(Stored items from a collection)
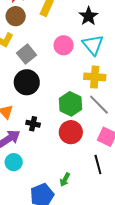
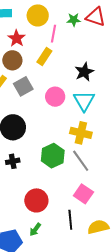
gray square: (26, 54) -> (23, 86), moved
black cross: (33, 124) -> (13, 161), moved, turned -32
red circle: (71, 132) -> (36, 200), moved

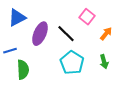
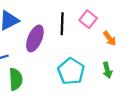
black line: (66, 34) -> (62, 24), moved, turned 48
orange arrow: (106, 34) -> (110, 38), turned 104

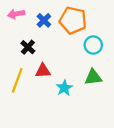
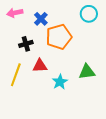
orange pentagon: (73, 20) -> (59, 37), moved, turned -30
cyan circle: (93, 45) -> (89, 14), moved
black cross: (28, 47) -> (26, 44), turned 32

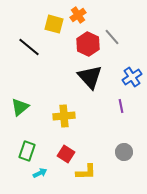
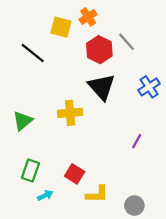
purple line: (121, 106) -> (137, 141), moved, turned 40
yellow cross: (64, 116) -> (70, 113), moved
gray circle: (124, 152) -> (134, 206), moved

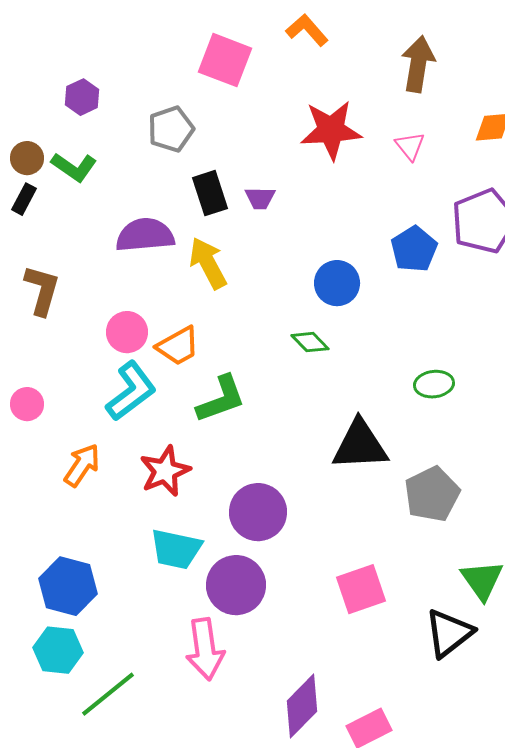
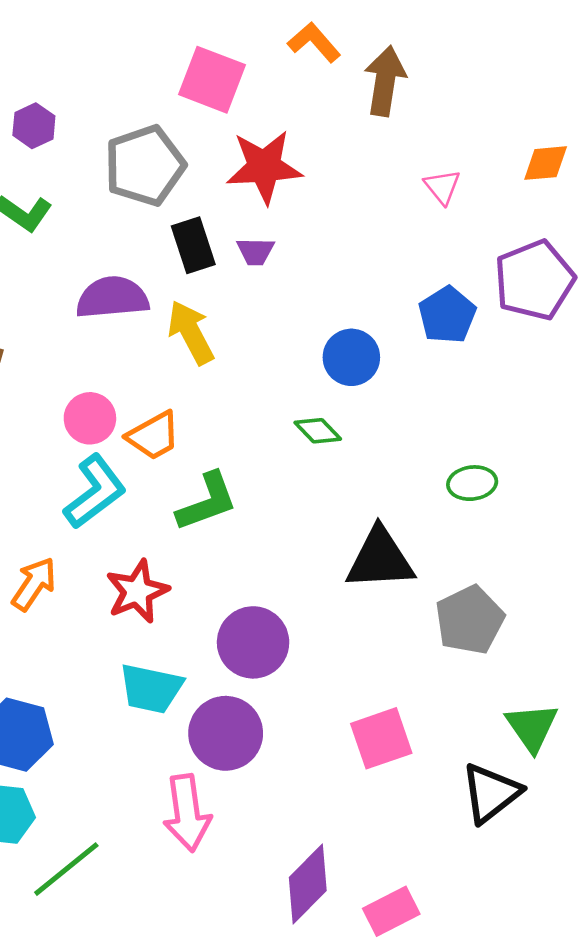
brown arrow: (418, 64) -> (385, 81), moved
gray pentagon: (171, 129) -> (145, 166), size x1.4
red star: (331, 130) -> (264, 167), moved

## EXERCISE OBJECTIVE:
If pictures appear, drop them, and retype exactly the lines from the "black line: (66, 34)" line through the last line of the data above.

## RESULT FOR THIS TASK:
black line: (66, 34) -> (62, 24), moved, turned 48
orange arrow: (106, 34) -> (110, 38), turned 104

orange pentagon: (73, 20) -> (59, 37), moved, turned -30
cyan circle: (93, 45) -> (89, 14), moved
black cross: (28, 47) -> (26, 44), turned 32

purple line: (121, 106) -> (137, 141), moved, turned 40
yellow cross: (64, 116) -> (70, 113), moved
gray circle: (124, 152) -> (134, 206), moved

brown arrow: (418, 64) -> (385, 81), moved
gray pentagon: (171, 129) -> (145, 166), size x1.4
red star: (331, 130) -> (264, 167), moved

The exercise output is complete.